[Scene images with change listings]

*** Block opens ***

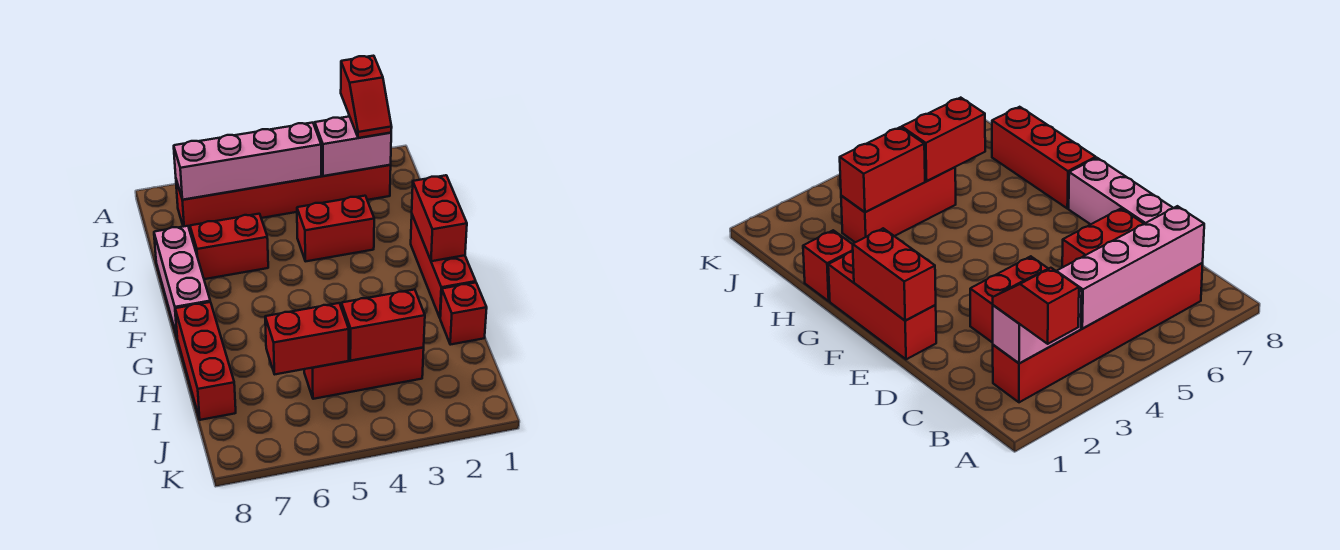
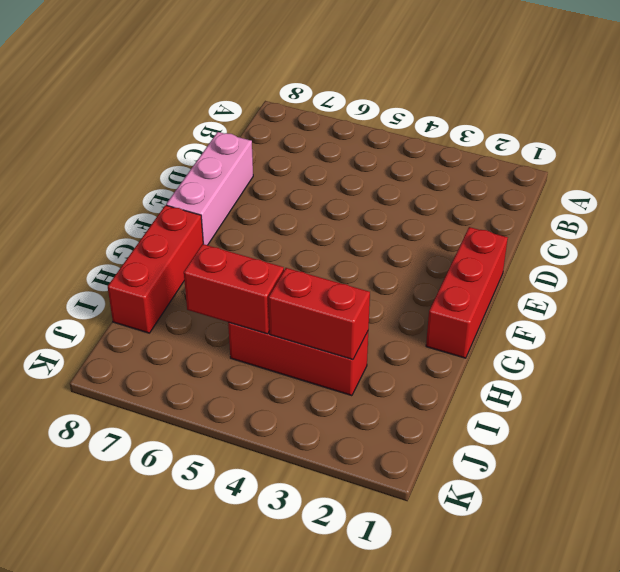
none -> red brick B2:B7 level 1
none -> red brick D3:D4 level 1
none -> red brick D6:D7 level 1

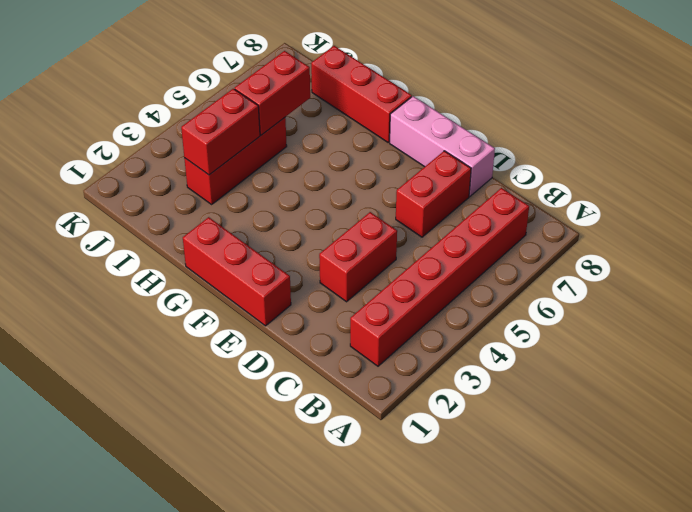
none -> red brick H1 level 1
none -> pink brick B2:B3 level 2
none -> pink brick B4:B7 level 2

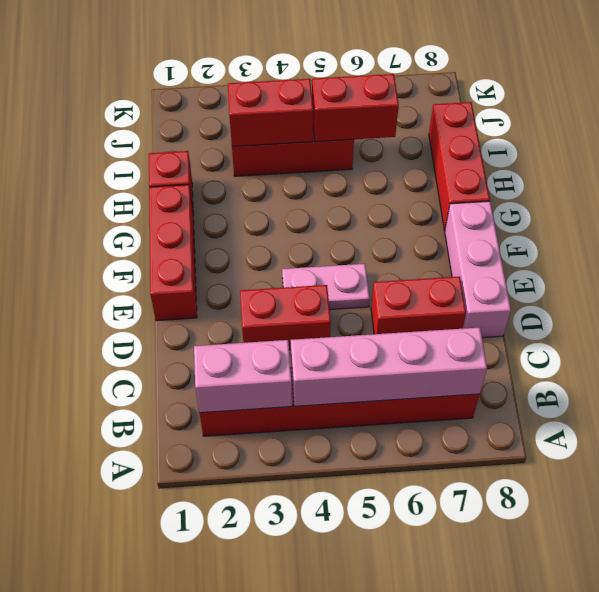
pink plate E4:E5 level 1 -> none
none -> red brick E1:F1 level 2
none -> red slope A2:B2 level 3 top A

*** Block closes ***

What needs to be done ▸ Your answer should consist of the lines above that hold the word "pink".

Response area ▸
none -> pink brick B2:B3 level 2
none -> pink brick B4:B7 level 2
pink plate E4:E5 level 1 -> none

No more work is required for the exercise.